* **Task description**
Once the line containing "CN101 pin 1: N10 -> GND" is located in the records below, repeat it and all lines that follow it exactly, leaving out any picture.
━━━━━ Extracted entries ━━━━━
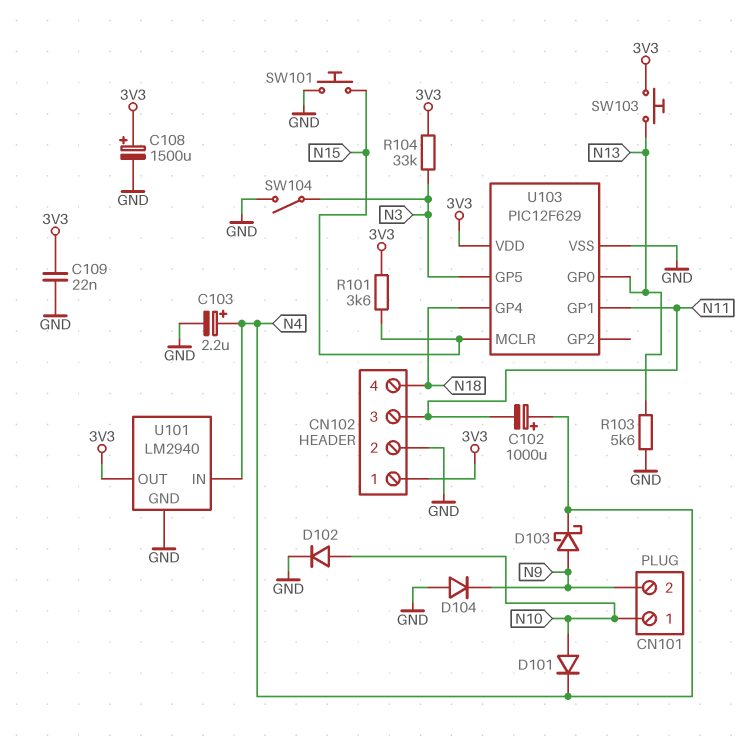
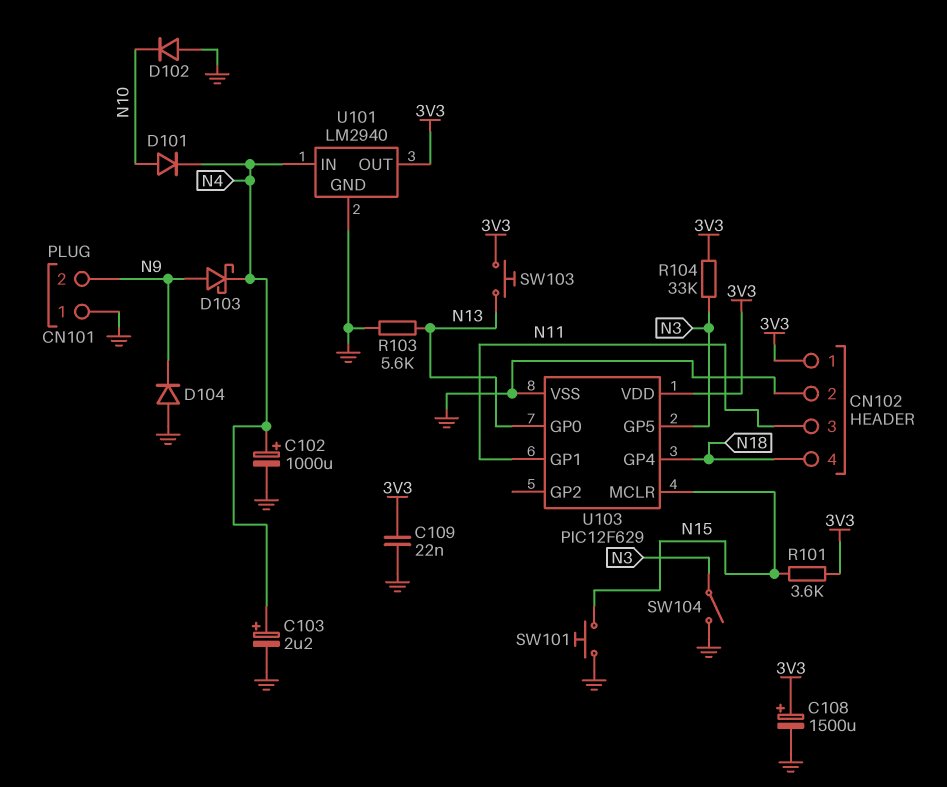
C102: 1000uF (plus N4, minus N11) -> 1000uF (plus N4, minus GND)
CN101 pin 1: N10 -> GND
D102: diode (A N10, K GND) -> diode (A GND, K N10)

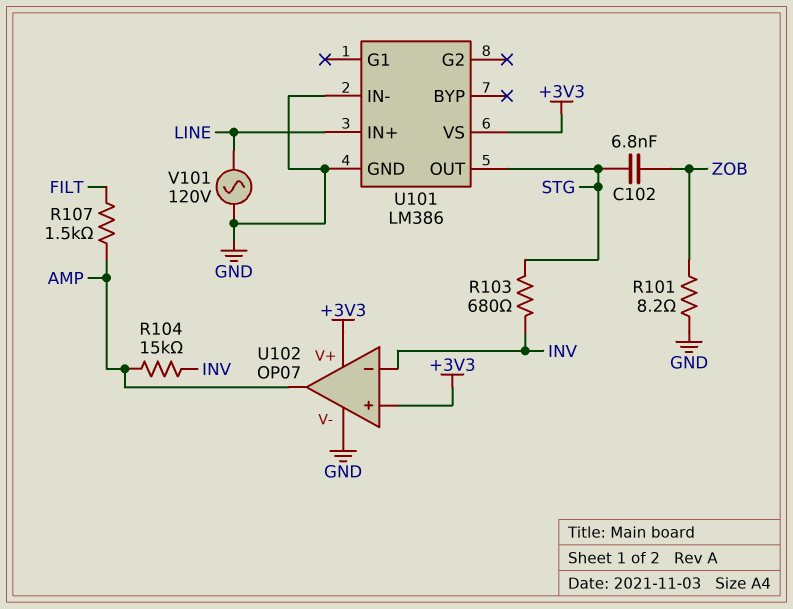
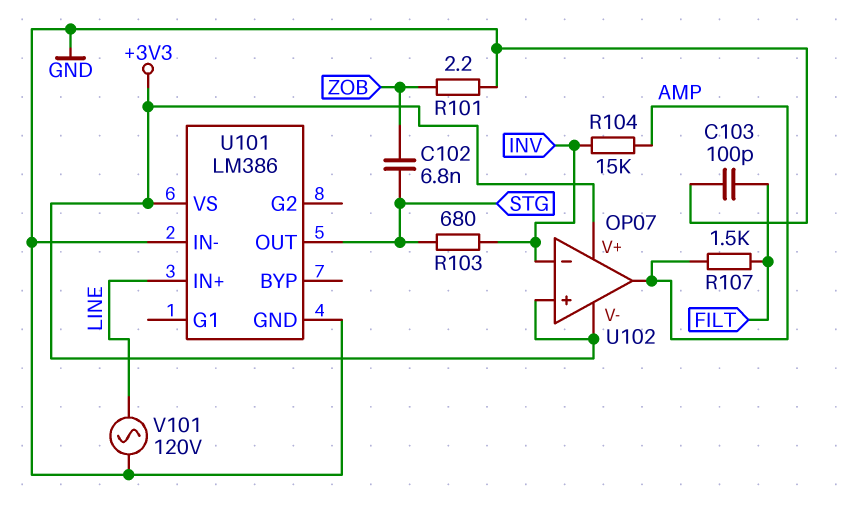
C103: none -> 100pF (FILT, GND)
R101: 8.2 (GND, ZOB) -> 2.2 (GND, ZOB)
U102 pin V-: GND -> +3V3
━━━━━
* **Result**
CN101 pin 1: N10 -> GND
D102: diode (A N10, K GND) -> diode (A GND, K N10)

C103: none -> 100pF (FILT, GND)
R101: 8.2 (GND, ZOB) -> 2.2 (GND, ZOB)
U102 pin V-: GND -> +3V3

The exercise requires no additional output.